▶ _Your instructions_
Print exactly the lines below between the line holding "U4 pin SW: VBAT -> SW" and the line holding "R8: 91 (MIC, VEE) -> none", inclusive, and nothing more.

▶ _Stored data_

=== Section Start ===

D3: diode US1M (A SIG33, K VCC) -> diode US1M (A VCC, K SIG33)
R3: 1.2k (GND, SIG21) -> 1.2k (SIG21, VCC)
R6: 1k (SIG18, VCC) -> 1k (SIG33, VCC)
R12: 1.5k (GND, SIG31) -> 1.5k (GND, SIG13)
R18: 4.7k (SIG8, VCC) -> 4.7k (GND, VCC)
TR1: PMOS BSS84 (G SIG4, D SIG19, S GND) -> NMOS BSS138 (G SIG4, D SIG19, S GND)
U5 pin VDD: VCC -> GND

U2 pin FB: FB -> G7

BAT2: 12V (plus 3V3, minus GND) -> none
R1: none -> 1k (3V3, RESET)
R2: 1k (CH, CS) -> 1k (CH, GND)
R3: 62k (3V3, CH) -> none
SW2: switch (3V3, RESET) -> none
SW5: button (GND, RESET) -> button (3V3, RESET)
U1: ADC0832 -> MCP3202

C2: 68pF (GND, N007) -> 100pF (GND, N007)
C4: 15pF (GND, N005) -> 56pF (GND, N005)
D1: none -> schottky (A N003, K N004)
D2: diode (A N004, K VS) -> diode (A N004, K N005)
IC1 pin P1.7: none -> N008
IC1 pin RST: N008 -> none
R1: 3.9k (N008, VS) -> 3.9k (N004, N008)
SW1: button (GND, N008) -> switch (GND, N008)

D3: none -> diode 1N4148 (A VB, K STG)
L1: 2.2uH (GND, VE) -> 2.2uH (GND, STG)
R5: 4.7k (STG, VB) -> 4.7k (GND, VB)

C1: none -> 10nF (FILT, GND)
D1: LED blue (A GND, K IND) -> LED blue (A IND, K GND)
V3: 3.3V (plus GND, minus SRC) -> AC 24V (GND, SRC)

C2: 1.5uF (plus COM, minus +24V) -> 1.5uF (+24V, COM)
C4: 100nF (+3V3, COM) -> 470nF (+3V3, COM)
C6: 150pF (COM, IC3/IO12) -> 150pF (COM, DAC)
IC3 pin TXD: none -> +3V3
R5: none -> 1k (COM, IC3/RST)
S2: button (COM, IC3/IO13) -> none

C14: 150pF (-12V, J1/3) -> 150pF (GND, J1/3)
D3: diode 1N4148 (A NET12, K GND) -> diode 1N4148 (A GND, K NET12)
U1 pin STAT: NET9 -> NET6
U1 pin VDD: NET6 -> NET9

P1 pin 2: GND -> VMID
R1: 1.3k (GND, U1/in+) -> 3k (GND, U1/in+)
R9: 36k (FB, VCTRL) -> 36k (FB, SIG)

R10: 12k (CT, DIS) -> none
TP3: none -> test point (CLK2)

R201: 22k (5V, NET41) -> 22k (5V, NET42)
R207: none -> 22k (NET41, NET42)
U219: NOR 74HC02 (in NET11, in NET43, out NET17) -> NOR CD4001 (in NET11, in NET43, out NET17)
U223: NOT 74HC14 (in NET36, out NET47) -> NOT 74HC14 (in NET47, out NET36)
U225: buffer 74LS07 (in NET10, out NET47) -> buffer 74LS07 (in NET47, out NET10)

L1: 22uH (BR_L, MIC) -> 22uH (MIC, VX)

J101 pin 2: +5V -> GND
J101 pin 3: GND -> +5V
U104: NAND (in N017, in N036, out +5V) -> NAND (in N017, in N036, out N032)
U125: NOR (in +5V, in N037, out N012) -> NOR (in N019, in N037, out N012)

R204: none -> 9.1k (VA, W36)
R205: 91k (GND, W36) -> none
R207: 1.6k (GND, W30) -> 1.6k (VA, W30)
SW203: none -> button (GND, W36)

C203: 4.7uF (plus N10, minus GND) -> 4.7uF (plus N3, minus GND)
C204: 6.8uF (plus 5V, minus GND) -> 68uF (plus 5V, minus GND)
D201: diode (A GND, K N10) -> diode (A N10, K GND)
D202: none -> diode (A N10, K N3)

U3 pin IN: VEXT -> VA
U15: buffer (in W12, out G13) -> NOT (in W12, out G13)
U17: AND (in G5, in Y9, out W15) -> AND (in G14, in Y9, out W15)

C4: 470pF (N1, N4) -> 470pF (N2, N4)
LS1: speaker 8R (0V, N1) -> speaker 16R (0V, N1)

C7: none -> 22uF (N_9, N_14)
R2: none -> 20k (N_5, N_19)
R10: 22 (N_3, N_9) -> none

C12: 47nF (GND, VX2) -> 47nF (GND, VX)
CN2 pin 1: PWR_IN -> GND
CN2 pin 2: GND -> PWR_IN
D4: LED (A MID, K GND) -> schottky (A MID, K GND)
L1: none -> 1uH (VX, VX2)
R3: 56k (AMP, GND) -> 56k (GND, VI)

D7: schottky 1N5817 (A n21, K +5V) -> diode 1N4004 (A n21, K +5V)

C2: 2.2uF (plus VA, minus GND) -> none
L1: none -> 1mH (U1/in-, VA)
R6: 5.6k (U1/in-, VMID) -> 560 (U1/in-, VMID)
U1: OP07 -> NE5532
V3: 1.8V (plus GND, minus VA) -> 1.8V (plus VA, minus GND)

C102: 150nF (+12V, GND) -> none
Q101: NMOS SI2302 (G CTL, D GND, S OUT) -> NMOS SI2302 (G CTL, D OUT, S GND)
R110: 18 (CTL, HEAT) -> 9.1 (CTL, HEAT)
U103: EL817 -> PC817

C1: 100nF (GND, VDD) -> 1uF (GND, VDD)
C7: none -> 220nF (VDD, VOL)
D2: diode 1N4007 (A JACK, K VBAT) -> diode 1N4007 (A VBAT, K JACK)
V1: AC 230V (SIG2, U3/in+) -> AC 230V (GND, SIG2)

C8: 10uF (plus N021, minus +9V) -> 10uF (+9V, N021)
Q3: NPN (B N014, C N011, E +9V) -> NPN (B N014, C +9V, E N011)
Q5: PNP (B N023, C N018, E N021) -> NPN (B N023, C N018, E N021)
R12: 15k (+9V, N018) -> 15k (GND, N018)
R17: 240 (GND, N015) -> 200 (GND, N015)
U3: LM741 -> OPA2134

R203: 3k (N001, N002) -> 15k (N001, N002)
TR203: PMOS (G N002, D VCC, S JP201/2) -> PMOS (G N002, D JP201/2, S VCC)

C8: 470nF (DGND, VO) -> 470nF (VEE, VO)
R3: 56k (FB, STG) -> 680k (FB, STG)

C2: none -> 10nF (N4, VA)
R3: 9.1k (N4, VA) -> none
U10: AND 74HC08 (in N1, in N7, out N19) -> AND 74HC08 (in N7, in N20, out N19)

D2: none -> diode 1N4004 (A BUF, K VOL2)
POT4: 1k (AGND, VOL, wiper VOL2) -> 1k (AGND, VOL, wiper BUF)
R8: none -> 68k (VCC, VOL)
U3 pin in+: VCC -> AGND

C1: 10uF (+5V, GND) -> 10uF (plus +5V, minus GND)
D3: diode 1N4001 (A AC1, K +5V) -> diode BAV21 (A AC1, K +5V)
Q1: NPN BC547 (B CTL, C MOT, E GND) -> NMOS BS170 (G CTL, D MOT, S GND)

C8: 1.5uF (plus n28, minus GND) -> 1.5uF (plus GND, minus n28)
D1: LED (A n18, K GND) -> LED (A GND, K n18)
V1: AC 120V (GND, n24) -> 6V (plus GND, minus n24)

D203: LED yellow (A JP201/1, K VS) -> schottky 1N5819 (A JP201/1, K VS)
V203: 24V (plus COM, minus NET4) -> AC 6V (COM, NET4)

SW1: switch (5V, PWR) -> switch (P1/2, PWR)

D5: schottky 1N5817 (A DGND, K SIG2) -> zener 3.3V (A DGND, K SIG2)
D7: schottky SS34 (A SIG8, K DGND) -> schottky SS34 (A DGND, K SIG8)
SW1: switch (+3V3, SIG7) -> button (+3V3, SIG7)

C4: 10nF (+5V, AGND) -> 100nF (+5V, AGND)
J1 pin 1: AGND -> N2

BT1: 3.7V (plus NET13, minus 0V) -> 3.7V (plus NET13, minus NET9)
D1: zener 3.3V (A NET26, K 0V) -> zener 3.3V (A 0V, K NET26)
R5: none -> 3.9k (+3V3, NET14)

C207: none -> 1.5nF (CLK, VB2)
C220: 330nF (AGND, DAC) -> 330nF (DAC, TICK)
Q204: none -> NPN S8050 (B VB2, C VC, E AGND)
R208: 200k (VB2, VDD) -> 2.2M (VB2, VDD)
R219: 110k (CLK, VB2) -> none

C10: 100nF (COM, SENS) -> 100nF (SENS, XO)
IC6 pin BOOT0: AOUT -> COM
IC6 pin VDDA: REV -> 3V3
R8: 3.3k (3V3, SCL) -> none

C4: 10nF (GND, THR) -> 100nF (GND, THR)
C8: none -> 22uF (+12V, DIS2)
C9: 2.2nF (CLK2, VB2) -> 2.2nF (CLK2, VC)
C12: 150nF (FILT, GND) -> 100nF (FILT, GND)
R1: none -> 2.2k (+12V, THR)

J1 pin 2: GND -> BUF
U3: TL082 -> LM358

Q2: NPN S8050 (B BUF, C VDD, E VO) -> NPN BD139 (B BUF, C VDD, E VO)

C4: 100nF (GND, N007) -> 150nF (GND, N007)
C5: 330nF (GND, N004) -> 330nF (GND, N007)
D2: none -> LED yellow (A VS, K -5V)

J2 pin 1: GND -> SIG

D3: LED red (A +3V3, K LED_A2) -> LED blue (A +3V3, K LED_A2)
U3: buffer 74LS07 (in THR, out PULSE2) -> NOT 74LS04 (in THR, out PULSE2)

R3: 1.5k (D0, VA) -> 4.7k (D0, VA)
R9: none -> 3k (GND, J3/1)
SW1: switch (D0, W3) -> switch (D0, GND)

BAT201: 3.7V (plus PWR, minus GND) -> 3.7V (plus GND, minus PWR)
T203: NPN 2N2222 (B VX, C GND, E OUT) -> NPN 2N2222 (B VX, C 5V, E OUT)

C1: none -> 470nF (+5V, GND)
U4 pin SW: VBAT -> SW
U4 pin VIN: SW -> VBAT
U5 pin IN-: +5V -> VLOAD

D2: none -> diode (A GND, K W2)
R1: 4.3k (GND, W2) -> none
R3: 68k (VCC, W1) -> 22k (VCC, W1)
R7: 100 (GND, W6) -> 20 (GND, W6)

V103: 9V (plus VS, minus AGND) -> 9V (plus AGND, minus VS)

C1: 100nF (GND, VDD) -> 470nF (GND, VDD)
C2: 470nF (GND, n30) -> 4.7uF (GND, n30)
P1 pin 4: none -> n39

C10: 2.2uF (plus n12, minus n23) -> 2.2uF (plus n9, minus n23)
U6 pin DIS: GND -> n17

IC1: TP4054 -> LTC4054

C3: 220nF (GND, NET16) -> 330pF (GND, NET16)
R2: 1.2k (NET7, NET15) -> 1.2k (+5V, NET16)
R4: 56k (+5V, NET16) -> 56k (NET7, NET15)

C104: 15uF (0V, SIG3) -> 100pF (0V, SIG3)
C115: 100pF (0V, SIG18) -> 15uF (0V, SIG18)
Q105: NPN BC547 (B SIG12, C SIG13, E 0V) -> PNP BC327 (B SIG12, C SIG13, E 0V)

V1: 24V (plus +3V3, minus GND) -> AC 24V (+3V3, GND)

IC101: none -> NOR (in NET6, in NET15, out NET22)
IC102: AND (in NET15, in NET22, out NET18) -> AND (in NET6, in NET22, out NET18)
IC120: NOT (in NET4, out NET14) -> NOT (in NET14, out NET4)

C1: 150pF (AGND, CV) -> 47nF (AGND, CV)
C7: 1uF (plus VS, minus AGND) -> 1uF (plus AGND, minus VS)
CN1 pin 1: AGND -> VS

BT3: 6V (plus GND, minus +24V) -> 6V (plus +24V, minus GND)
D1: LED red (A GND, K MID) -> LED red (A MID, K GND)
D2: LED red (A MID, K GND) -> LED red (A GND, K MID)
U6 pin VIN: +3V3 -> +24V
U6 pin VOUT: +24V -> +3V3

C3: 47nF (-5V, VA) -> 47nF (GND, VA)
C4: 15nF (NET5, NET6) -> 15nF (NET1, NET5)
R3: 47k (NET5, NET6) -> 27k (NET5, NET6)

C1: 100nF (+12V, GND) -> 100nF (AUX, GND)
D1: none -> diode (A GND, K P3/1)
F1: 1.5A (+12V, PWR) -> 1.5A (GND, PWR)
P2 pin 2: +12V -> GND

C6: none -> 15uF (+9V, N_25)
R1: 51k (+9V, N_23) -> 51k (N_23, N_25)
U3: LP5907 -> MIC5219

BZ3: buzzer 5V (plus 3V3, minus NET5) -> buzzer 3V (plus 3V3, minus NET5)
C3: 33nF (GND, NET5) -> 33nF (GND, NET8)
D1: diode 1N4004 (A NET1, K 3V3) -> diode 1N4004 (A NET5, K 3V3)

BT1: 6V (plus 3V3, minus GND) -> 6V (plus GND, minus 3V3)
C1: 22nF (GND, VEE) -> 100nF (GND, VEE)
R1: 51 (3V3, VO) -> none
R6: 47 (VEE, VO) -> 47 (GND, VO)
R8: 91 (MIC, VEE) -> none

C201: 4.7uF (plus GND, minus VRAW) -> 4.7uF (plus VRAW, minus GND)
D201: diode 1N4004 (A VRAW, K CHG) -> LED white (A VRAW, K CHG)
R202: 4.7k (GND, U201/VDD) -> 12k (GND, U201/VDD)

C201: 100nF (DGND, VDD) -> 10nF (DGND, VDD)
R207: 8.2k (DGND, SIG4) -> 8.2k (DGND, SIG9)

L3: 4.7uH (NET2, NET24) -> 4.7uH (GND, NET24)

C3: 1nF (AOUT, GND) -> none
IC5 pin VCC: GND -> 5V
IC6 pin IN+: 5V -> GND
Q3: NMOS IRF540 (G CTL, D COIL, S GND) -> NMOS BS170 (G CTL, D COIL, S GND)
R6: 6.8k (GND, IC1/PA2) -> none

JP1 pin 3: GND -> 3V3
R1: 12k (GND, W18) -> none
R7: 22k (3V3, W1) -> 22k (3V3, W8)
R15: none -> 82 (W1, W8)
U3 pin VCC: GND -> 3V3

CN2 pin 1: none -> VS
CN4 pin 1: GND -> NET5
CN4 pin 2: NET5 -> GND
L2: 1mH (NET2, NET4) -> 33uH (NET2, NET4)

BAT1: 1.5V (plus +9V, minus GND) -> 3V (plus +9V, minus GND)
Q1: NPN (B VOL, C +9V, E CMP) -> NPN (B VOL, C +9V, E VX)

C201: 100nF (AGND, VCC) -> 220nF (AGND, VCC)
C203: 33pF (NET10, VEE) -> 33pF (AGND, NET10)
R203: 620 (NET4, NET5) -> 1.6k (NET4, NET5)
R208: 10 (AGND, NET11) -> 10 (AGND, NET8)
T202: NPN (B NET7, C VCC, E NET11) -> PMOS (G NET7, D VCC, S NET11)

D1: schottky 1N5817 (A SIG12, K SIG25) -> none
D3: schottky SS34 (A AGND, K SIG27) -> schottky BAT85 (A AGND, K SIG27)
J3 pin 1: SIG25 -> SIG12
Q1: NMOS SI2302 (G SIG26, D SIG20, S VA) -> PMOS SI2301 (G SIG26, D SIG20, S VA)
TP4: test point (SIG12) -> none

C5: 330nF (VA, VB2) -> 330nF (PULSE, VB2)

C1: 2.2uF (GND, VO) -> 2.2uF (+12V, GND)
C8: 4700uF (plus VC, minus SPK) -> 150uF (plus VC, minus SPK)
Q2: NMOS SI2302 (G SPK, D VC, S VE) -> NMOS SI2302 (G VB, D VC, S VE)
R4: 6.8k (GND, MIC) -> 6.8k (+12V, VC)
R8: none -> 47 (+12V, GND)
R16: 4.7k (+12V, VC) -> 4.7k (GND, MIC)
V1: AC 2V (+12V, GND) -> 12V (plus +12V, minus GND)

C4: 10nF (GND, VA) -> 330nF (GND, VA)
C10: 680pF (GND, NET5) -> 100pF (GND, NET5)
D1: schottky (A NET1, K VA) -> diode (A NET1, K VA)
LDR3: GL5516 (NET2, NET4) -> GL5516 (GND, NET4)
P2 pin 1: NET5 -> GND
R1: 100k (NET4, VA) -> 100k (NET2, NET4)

=== Section End ===

▶ _Expected answer_
U4 pin SW: VBAT -> SW
U4 pin VIN: SW -> VBAT
U5 pin IN-: +5V -> VLOAD

D2: none -> diode (A GND, K W2)
R1: 4.3k (GND, W2) -> none
R3: 68k (VCC, W1) -> 22k (VCC, W1)
R7: 100 (GND, W6) -> 20 (GND, W6)

V103: 9V (plus VS, minus AGND) -> 9V (plus AGND, minus VS)

C1: 100nF (GND, VDD) -> 470nF (GND, VDD)
C2: 470nF (GND, n30) -> 4.7uF (GND, n30)
P1 pin 4: none -> n39

C10: 2.2uF (plus n12, minus n23) -> 2.2uF (plus n9, minus n23)
U6 pin DIS: GND -> n17

IC1: TP4054 -> LTC4054

C3: 220nF (GND, NET16) -> 330pF (GND, NET16)
R2: 1.2k (NET7, NET15) -> 1.2k (+5V, NET16)
R4: 56k (+5V, NET16) -> 56k (NET7, NET15)

C104: 15uF (0V, SIG3) -> 100pF (0V, SIG3)
C115: 100pF (0V, SIG18) -> 15uF (0V, SIG18)
Q105: NPN BC547 (B SIG12, C SIG13, E 0V) -> PNP BC327 (B SIG12, C SIG13, E 0V)

V1: 24V (plus +3V3, minus GND) -> AC 24V (+3V3, GND)

IC101: none -> NOR (in NET6, in NET15, out NET22)
IC102: AND (in NET15, in NET22, out NET18) -> AND (in NET6, in NET22, out NET18)
IC120: NOT (in NET4, out NET14) -> NOT (in NET14, out NET4)

C1: 150pF (AGND, CV) -> 47nF (AGND, CV)
C7: 1uF (plus VS, minus AGND) -> 1uF (plus AGND, minus VS)
CN1 pin 1: AGND -> VS

BT3: 6V (plus GND, minus +24V) -> 6V (plus +24V, minus GND)
D1: LED red (A GND, K MID) -> LED red (A MID, K GND)
D2: LED red (A MID, K GND) -> LED red (A GND, K MID)
U6 pin VIN: +3V3 -> +24V
U6 pin VOUT: +24V -> +3V3

C3: 47nF (-5V, VA) -> 47nF (GND, VA)
C4: 15nF (NET5, NET6) -> 15nF (NET1, NET5)
R3: 47k (NET5, NET6) -> 27k (NET5, NET6)

C1: 100nF (+12V, GND) -> 100nF (AUX, GND)
D1: none -> diode (A GND, K P3/1)
F1: 1.5A (+12V, PWR) -> 1.5A (GND, PWR)
P2 pin 2: +12V -> GND

C6: none -> 15uF (+9V, N_25)
R1: 51k (+9V, N_23) -> 51k (N_23, N_25)
U3: LP5907 -> MIC5219

BZ3: buzzer 5V (plus 3V3, minus NET5) -> buzzer 3V (plus 3V3, minus NET5)
C3: 33nF (GND, NET5) -> 33nF (GND, NET8)
D1: diode 1N4004 (A NET1, K 3V3) -> diode 1N4004 (A NET5, K 3V3)

BT1: 6V (plus 3V3, minus GND) -> 6V (plus GND, minus 3V3)
C1: 22nF (GND, VEE) -> 100nF (GND, VEE)
R1: 51 (3V3, VO) -> none
R6: 47 (VEE, VO) -> 47 (GND, VO)
R8: 91 (MIC, VEE) -> none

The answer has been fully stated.